[Problem to solve]
After finding the line containing "pos1: [652, 417]" below, please output that line and each following one through the line containing "pos2: [162, 393]", exactly as written.

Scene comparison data
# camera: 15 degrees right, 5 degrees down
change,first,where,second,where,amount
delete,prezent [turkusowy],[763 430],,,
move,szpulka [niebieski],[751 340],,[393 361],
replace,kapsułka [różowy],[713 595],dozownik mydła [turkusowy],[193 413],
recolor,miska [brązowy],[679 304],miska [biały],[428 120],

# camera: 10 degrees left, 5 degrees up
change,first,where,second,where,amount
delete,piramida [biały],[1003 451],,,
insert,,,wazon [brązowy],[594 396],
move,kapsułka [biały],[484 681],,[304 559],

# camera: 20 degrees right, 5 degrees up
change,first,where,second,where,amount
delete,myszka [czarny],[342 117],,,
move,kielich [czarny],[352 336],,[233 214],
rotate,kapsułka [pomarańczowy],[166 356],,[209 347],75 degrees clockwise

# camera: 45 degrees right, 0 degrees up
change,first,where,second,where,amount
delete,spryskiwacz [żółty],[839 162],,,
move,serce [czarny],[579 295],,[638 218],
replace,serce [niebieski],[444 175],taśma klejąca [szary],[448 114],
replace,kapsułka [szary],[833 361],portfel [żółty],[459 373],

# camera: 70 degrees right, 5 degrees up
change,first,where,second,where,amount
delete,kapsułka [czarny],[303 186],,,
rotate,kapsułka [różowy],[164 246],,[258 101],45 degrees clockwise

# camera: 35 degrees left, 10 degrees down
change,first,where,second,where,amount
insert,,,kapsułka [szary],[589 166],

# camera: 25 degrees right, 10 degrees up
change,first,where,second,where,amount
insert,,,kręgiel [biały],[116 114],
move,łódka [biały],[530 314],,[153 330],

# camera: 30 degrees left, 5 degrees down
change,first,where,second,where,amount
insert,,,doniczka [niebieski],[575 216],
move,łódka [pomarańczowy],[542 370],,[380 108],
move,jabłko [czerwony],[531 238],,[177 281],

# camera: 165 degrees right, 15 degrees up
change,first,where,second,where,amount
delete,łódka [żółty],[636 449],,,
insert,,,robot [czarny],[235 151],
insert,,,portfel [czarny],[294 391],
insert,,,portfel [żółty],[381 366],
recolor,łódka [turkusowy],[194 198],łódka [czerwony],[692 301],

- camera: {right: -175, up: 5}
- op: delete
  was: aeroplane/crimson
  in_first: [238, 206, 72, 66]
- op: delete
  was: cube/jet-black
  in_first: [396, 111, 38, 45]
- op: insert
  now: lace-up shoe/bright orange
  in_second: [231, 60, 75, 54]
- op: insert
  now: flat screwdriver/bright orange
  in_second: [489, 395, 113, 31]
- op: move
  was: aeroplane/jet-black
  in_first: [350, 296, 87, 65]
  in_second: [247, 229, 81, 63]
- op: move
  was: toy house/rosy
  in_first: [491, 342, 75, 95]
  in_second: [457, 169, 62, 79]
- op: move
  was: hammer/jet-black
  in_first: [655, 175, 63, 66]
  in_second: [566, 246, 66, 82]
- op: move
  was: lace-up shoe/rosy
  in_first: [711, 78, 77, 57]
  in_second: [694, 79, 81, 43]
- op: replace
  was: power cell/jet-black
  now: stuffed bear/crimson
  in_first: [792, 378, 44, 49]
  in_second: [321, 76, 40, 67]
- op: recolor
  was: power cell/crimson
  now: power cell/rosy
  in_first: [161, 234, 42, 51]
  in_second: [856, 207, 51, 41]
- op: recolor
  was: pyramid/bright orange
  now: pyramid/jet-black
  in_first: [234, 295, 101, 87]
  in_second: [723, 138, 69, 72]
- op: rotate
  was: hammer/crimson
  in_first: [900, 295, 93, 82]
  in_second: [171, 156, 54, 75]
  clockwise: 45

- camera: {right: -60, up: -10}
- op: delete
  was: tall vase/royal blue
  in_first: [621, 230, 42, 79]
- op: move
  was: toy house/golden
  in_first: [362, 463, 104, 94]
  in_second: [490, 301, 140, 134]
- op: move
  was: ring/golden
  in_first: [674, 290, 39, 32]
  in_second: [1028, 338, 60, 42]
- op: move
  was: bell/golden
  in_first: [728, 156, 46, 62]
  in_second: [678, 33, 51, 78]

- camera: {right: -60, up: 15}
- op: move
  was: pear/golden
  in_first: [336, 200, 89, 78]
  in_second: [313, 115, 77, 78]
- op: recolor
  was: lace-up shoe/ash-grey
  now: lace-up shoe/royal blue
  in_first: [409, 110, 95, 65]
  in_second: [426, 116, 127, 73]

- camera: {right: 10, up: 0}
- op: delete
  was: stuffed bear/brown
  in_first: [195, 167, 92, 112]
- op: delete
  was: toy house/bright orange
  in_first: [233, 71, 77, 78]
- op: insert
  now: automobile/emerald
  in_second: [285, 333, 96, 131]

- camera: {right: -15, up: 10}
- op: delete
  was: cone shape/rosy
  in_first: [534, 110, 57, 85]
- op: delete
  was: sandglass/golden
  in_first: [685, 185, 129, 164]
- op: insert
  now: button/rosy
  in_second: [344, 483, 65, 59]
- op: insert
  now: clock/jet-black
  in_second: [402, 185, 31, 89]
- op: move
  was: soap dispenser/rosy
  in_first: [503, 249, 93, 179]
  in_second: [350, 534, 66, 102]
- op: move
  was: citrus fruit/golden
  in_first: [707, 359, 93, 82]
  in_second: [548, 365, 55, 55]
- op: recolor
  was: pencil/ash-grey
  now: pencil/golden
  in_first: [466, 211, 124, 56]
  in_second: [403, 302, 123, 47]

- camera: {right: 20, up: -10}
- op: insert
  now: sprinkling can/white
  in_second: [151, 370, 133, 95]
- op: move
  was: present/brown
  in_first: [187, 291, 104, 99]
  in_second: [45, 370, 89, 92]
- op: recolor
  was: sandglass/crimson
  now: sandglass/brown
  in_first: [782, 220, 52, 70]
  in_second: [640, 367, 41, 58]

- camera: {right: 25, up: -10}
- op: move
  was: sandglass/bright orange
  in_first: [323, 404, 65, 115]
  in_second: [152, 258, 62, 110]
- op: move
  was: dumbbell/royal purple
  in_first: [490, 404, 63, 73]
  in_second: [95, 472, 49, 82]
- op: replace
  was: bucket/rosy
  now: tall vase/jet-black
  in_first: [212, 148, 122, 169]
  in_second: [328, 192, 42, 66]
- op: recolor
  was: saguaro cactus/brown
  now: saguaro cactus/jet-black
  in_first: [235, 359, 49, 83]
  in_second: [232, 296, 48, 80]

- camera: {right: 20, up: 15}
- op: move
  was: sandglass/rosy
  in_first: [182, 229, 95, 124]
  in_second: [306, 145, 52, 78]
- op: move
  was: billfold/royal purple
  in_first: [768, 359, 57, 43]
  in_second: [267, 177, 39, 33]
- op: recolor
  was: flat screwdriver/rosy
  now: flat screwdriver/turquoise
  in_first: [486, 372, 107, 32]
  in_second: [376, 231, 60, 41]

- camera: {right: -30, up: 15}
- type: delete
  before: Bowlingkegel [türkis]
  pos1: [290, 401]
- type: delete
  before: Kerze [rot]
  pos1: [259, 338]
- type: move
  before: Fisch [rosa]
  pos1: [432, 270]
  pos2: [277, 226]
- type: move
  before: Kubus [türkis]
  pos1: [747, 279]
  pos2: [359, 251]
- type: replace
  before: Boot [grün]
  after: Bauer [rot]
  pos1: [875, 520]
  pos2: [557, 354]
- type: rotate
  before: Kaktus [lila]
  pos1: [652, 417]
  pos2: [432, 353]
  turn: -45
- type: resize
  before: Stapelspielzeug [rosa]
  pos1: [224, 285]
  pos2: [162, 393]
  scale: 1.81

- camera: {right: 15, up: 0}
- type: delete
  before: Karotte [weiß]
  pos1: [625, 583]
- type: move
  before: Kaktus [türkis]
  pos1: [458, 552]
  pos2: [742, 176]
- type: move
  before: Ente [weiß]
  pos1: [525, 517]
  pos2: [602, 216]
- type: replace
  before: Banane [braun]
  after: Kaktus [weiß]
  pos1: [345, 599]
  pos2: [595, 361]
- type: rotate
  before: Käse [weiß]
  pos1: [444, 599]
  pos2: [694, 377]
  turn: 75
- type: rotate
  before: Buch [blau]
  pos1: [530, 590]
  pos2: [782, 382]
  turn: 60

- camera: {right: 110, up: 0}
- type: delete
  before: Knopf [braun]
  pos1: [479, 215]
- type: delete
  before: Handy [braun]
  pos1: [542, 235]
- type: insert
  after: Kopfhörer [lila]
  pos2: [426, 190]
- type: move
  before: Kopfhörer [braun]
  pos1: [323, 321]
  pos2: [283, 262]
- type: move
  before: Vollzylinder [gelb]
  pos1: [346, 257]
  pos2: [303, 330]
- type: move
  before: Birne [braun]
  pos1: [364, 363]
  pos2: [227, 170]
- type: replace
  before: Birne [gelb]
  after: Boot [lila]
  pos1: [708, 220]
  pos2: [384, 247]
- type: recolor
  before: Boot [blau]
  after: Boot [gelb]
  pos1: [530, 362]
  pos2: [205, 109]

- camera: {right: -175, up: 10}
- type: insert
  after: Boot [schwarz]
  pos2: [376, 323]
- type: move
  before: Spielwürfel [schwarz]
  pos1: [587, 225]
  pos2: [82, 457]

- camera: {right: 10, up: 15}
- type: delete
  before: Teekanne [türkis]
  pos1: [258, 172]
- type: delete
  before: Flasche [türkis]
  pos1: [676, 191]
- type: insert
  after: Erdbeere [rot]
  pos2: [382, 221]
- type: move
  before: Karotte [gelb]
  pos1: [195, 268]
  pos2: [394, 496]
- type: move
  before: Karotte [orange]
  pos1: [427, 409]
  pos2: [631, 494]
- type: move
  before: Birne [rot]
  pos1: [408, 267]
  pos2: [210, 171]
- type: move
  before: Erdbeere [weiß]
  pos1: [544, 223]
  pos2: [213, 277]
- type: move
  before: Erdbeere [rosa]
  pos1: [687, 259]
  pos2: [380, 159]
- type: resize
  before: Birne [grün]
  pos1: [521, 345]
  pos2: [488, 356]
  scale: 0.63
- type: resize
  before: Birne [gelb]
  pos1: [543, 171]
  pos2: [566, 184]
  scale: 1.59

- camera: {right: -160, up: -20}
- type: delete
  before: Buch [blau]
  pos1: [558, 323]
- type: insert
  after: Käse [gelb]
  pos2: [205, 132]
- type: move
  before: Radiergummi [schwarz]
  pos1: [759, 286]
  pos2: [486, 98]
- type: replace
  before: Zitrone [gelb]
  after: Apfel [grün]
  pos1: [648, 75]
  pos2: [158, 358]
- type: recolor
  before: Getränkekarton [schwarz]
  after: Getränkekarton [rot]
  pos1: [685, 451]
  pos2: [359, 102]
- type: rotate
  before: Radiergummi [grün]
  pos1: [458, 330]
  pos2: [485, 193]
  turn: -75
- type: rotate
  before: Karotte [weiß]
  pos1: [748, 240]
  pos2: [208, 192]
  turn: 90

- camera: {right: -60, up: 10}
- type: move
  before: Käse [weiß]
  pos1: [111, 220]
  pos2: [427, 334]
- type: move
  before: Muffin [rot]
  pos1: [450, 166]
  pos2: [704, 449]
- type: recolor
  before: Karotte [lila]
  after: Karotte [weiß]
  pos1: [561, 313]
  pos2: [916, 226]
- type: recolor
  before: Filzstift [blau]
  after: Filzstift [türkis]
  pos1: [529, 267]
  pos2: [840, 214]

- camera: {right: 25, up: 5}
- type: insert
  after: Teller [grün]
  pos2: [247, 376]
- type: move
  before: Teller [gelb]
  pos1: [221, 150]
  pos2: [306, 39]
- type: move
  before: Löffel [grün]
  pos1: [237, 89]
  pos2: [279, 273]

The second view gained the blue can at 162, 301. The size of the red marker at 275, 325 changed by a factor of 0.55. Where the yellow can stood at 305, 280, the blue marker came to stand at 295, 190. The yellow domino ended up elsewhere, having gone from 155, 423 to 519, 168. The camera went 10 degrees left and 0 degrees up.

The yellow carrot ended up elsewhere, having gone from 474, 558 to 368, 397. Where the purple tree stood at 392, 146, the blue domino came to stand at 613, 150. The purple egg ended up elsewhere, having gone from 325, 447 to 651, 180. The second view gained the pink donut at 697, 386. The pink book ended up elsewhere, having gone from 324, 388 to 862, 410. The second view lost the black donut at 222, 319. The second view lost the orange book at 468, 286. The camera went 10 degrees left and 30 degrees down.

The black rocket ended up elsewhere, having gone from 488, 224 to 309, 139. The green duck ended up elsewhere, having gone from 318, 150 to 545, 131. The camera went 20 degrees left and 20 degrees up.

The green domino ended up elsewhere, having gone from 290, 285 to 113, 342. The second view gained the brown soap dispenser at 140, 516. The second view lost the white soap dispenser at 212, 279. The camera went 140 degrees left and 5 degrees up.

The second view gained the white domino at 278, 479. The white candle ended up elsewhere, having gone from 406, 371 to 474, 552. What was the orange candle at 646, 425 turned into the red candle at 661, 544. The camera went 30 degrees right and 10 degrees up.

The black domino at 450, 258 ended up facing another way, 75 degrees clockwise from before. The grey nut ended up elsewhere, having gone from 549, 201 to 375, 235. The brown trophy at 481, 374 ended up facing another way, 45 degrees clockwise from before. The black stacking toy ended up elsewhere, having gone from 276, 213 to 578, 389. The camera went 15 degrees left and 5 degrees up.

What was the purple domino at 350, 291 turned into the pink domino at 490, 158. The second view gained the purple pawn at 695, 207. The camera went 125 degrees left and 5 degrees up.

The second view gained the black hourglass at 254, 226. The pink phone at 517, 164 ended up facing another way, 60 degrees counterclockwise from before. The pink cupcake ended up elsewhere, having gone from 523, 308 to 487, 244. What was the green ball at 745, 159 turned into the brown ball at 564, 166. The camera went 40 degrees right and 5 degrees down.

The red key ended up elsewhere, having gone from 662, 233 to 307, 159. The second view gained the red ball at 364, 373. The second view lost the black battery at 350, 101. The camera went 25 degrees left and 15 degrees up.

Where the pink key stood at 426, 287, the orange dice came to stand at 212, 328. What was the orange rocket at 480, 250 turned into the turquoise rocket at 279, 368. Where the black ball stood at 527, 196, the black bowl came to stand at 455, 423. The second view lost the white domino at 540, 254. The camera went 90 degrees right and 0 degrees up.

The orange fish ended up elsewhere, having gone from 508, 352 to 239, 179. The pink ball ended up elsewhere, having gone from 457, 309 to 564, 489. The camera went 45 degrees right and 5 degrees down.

[Solution]
  pos1: [652, 417]
  pos2: [432, 353]
  turn: -45
- type: resize
  before: Stapelspielzeug [rosa]
  pos1: [224, 285]
  pos2: [162, 393]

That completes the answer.